EXERCISE PROMPT =
Go through the entries below. Copy out every line that contains "moved".

(Collected data)
Start of Block

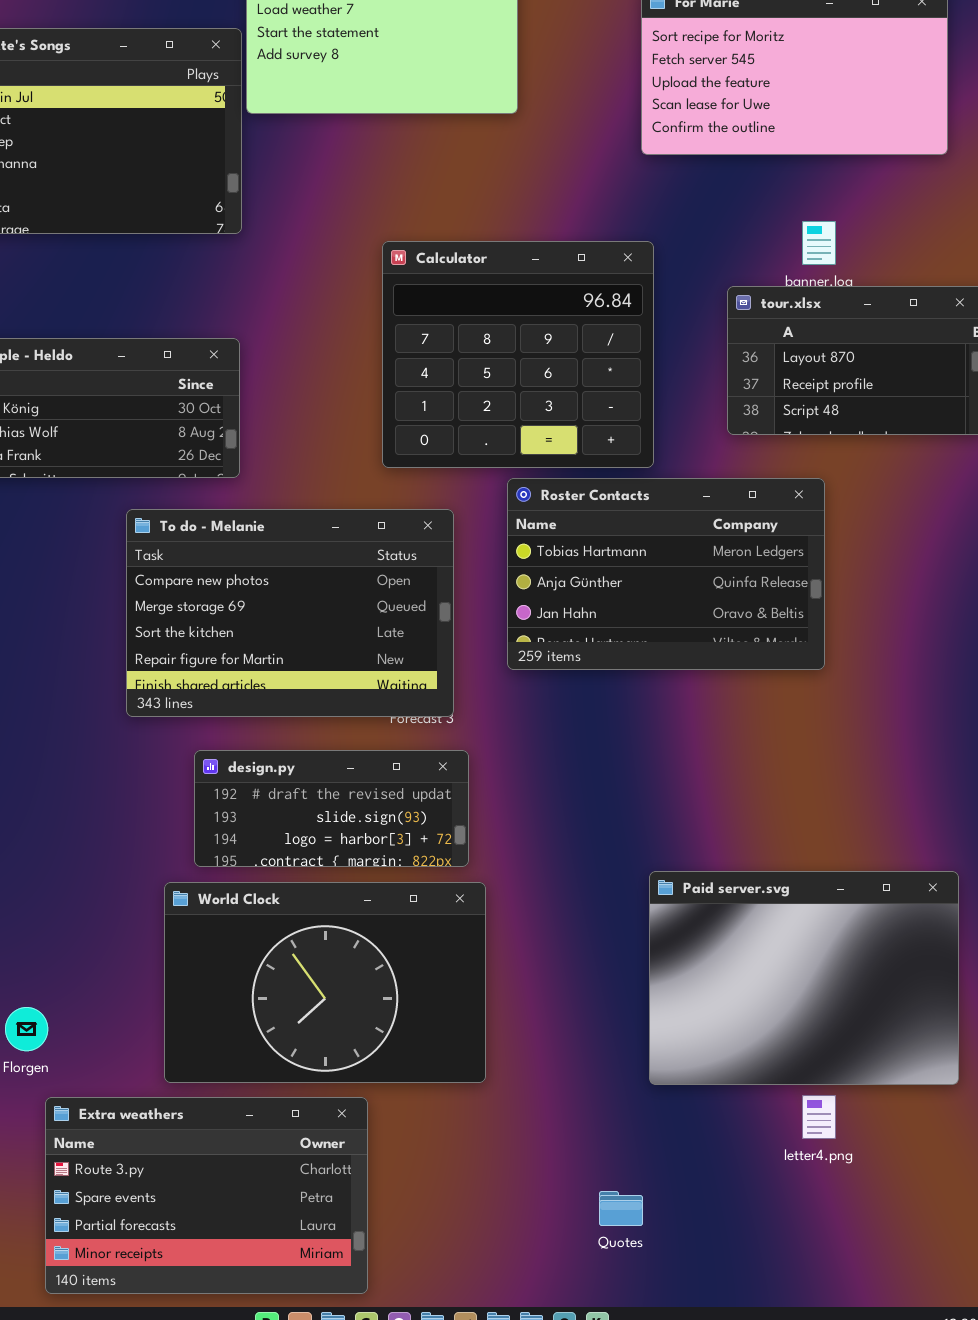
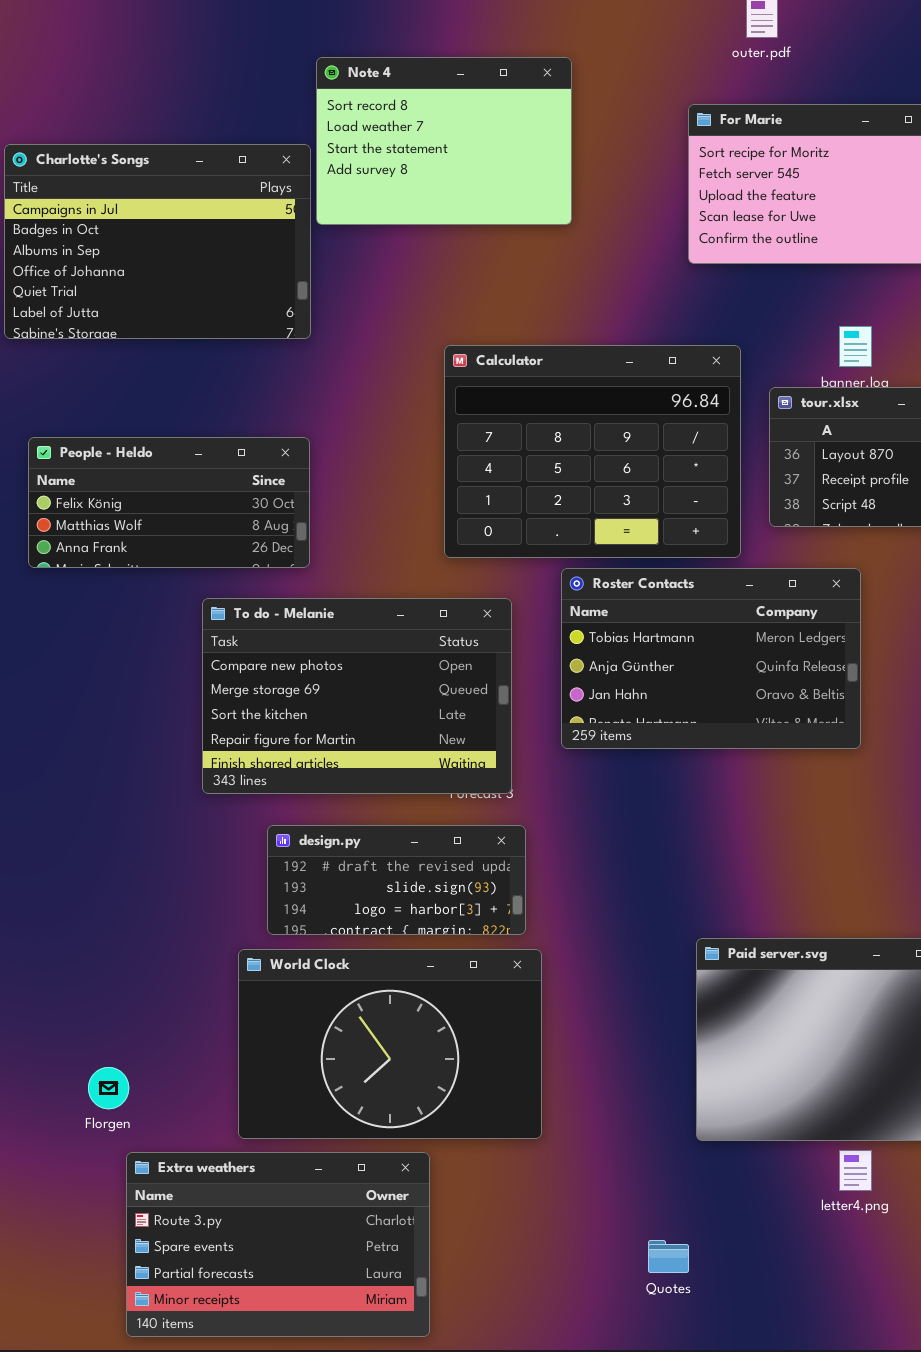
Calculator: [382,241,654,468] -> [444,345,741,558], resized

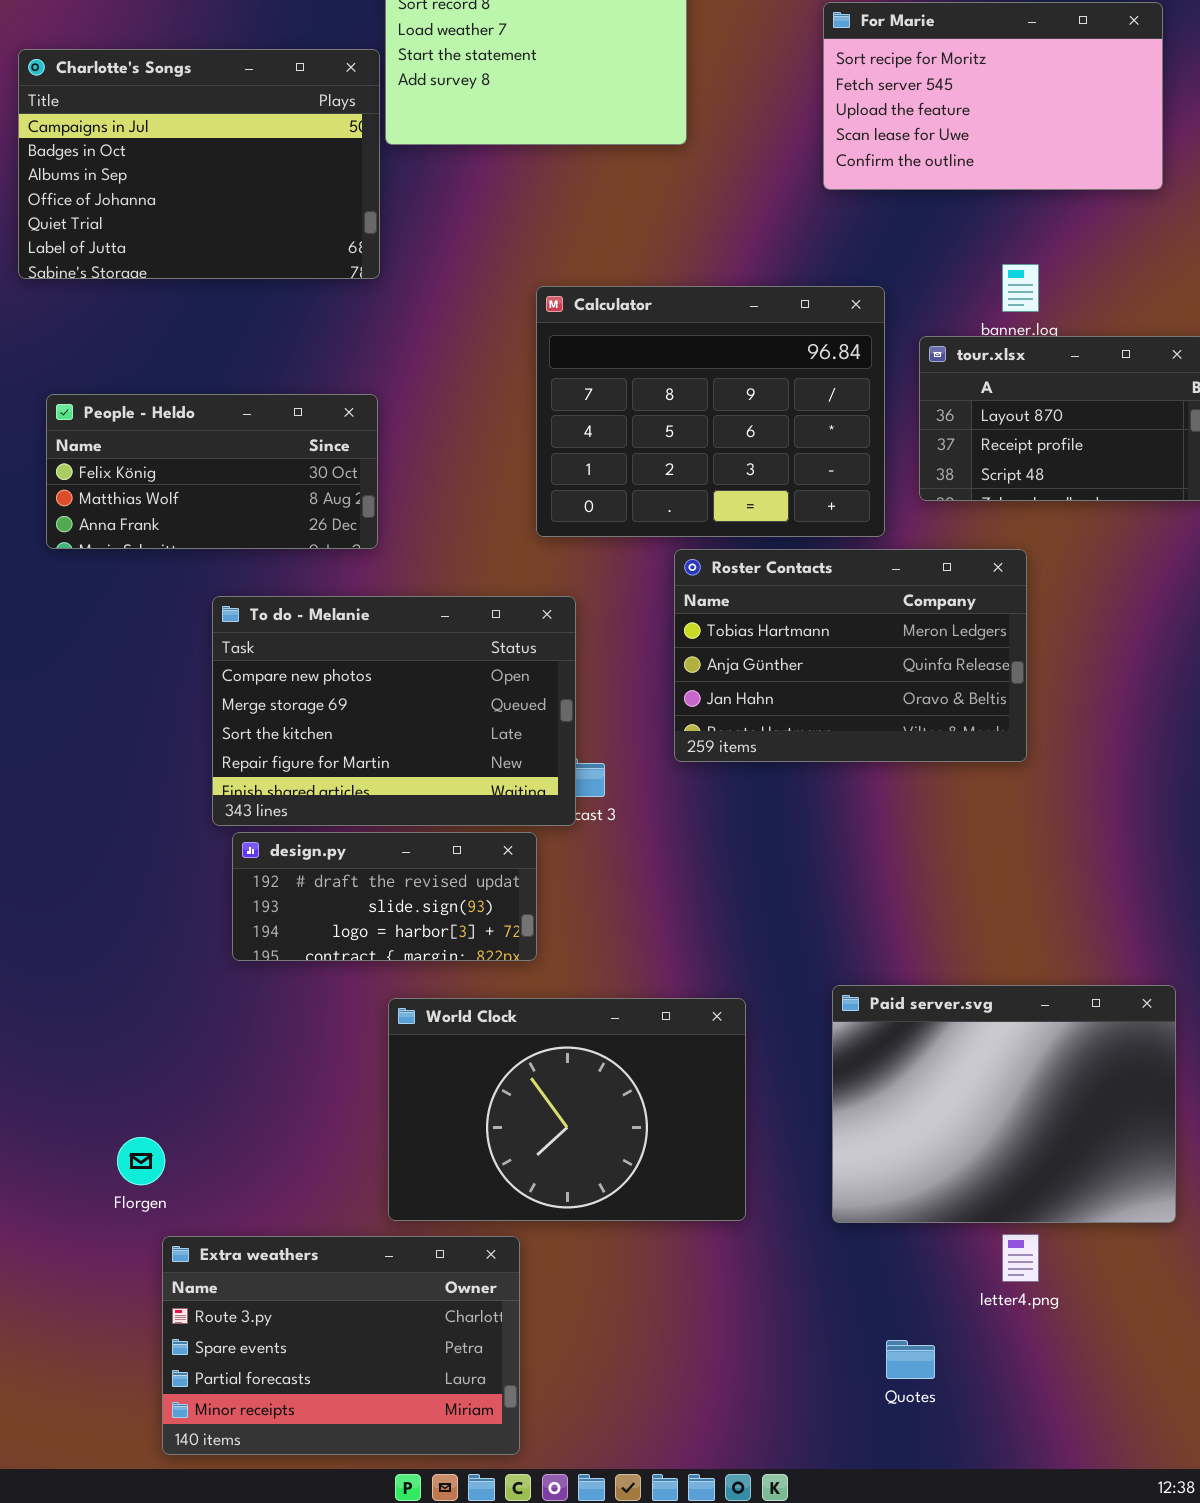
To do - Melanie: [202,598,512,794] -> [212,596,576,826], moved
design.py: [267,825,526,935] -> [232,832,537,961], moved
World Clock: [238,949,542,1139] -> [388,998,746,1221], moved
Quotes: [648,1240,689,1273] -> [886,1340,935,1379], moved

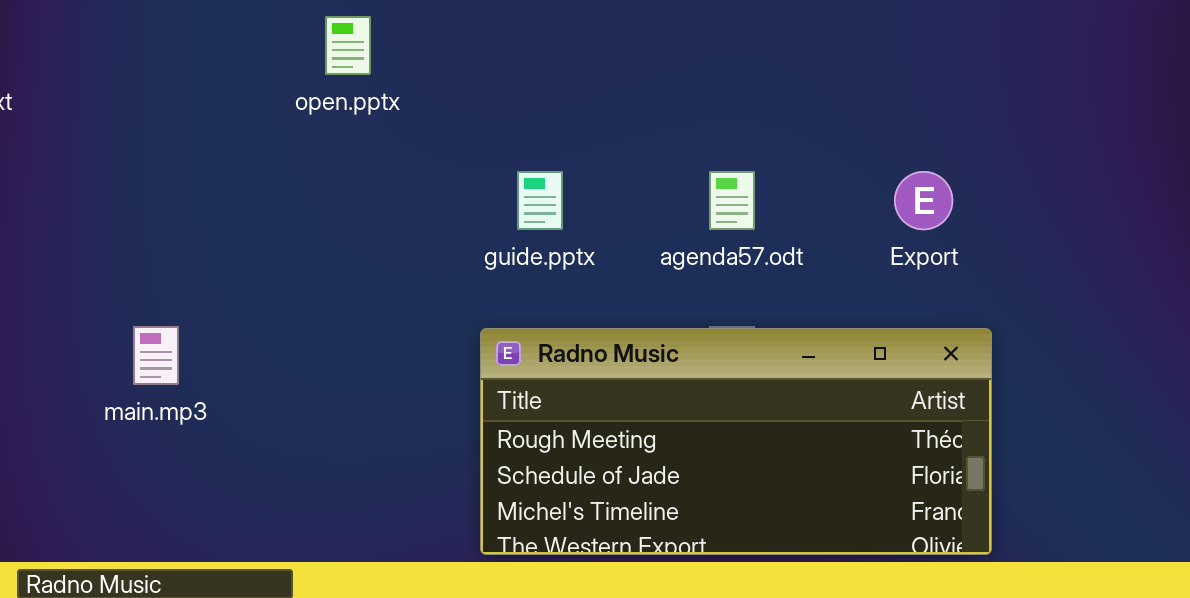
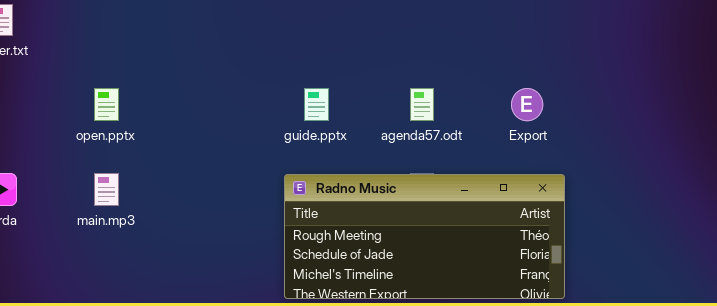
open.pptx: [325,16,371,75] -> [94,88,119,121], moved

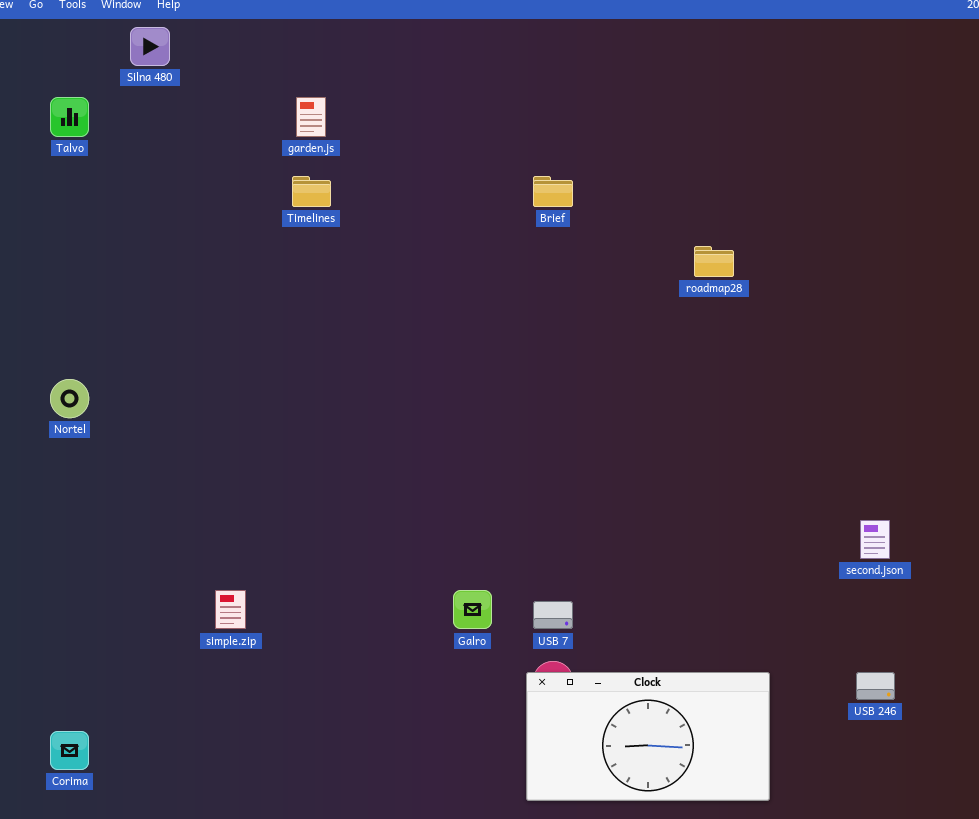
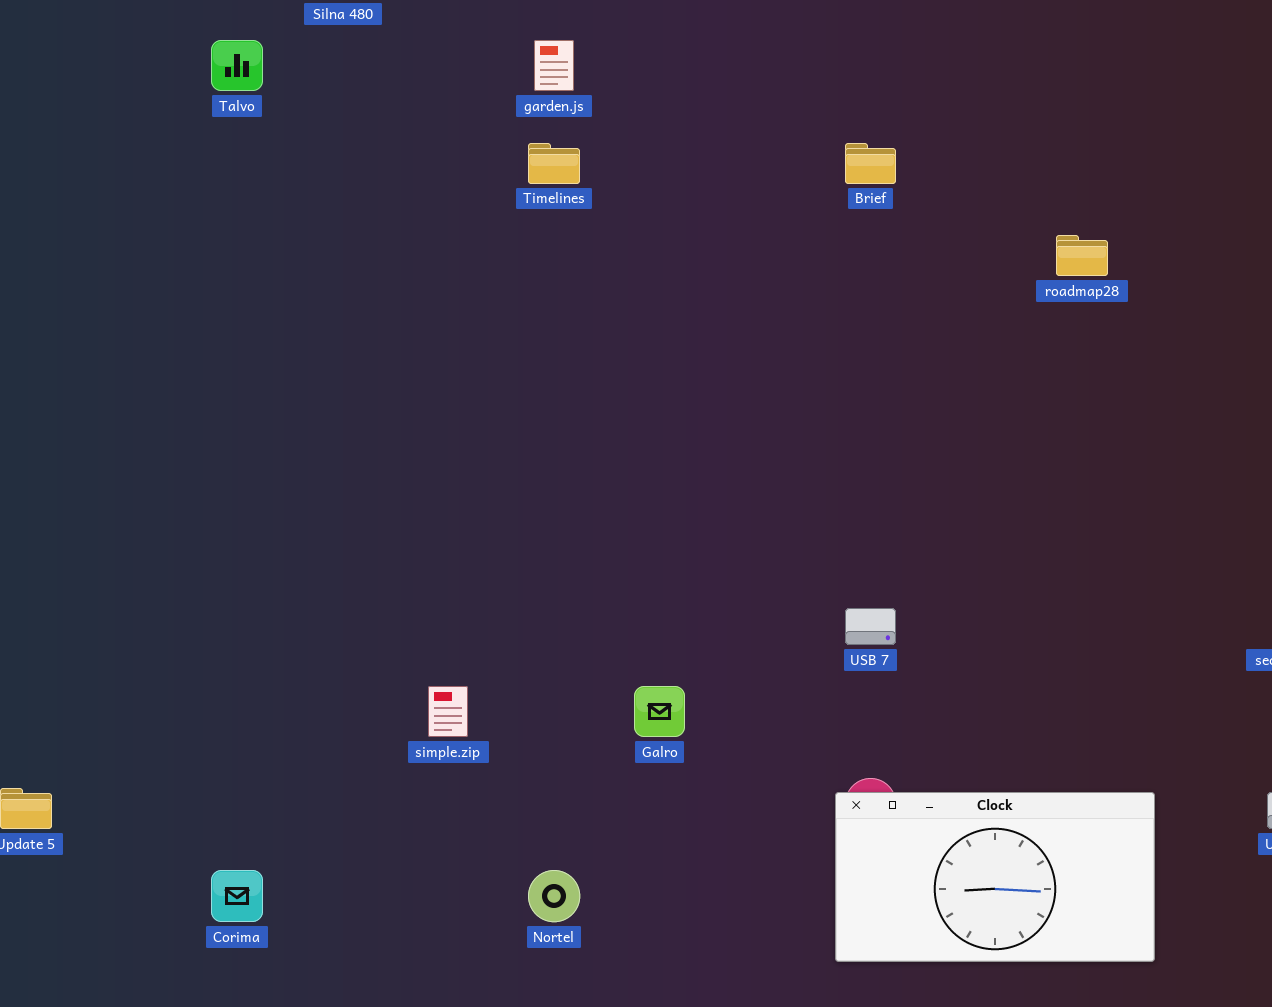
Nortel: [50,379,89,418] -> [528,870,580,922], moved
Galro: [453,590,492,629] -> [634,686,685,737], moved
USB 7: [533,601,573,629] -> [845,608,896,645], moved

End of Block

YOUR RESPONSE =
To do - Melanie: [202,598,512,794] -> [212,596,576,826], moved
design.py: [267,825,526,935] -> [232,832,537,961], moved
World Clock: [238,949,542,1139] -> [388,998,746,1221], moved
Quotes: [648,1240,689,1273] -> [886,1340,935,1379], moved
open.pptx: [325,16,371,75] -> [94,88,119,121], moved
Nortel: [50,379,89,418] -> [528,870,580,922], moved
Galro: [453,590,492,629] -> [634,686,685,737], moved
USB 7: [533,601,573,629] -> [845,608,896,645], moved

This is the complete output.